=== The input ===

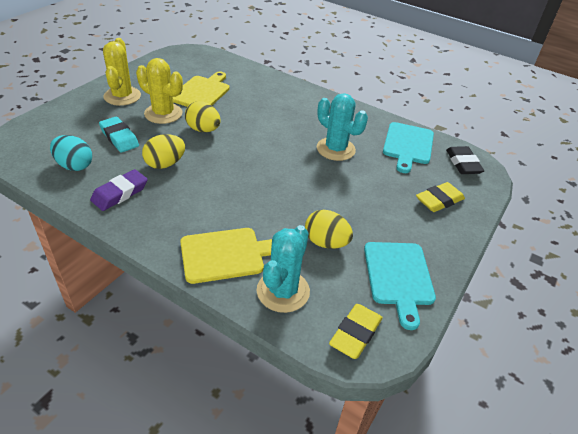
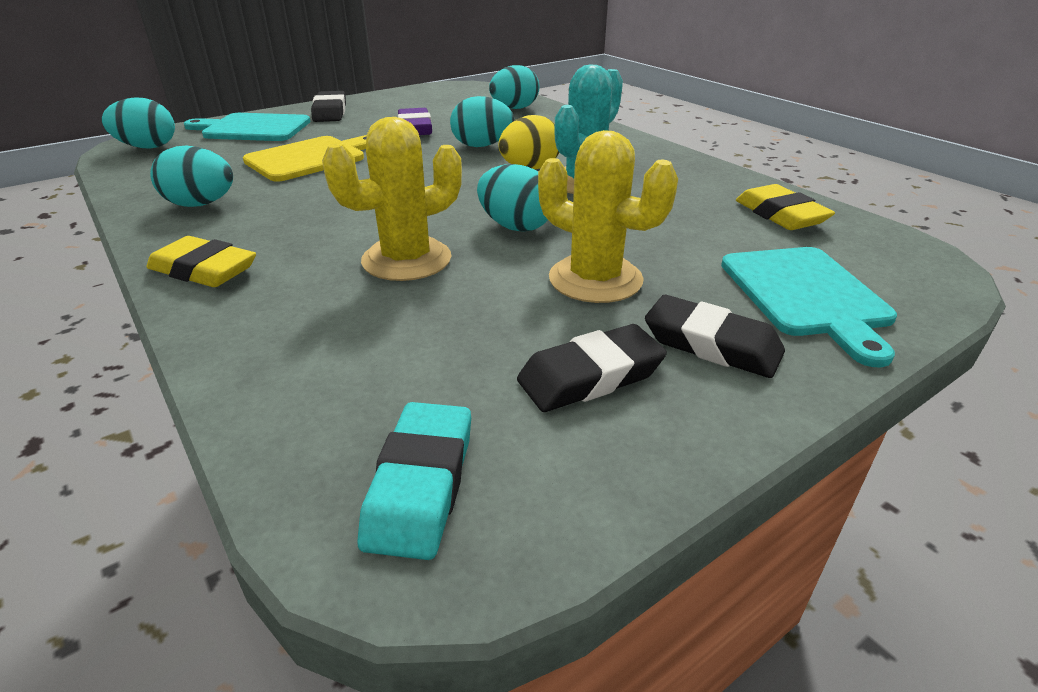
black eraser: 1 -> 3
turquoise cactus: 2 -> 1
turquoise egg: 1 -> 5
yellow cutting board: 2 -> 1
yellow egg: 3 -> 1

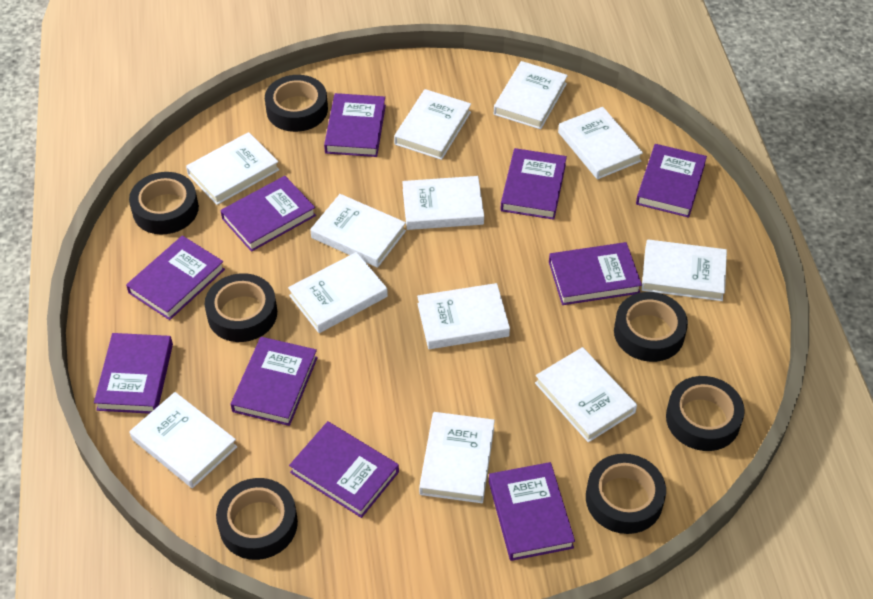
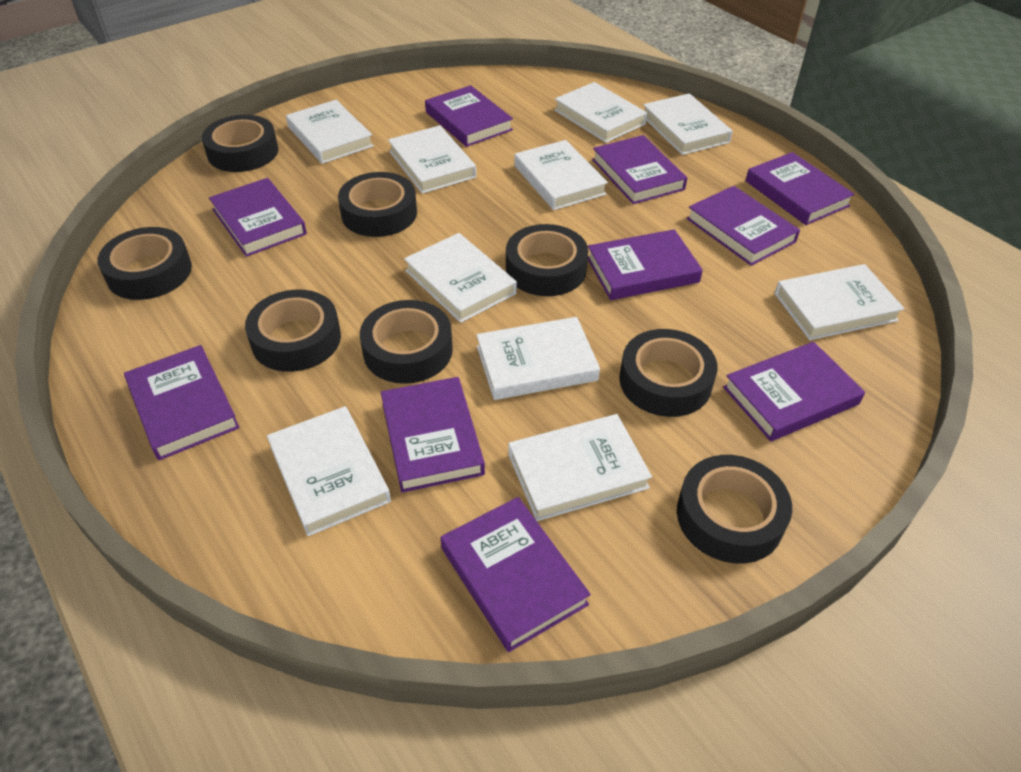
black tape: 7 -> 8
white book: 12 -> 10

===

§ What is required
Leave the images aside and return the records above exactly as written.

§ Solution to the problem
black eraser: 1 -> 3
turquoise cactus: 2 -> 1
turquoise egg: 1 -> 5
yellow cutting board: 2 -> 1
yellow egg: 3 -> 1

black tape: 7 -> 8
white book: 12 -> 10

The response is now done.